**Data below**.
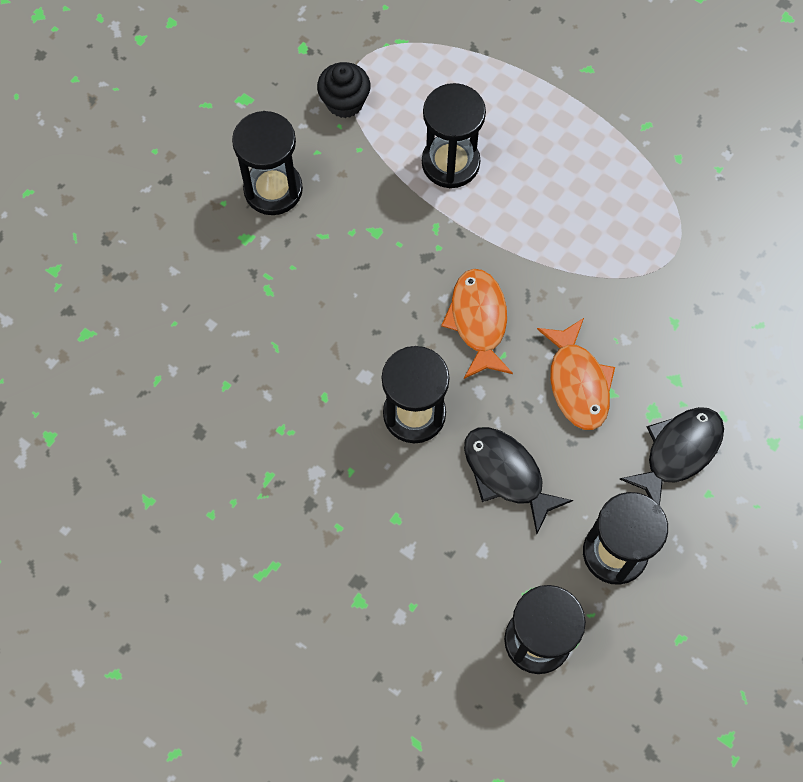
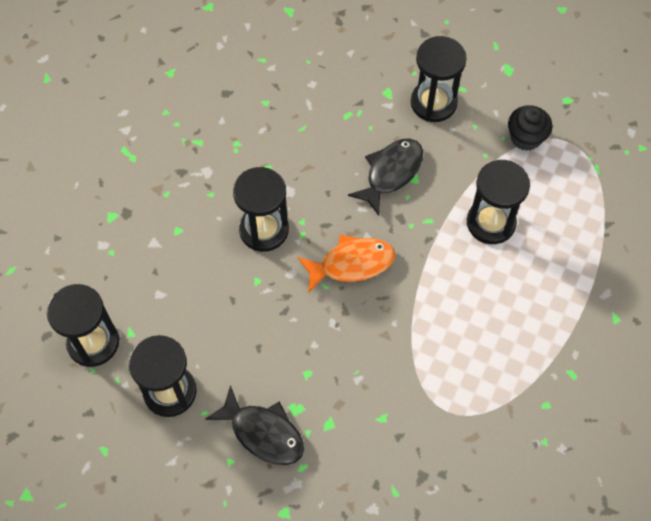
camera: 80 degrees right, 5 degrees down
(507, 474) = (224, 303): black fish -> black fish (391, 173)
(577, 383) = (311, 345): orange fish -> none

**Activity**.
For each line above that carries the word "fish", copy it out.

**Answer to this problem**.
(507, 474) = (224, 303): black fish -> black fish (391, 173)
(577, 383) = (311, 345): orange fish -> none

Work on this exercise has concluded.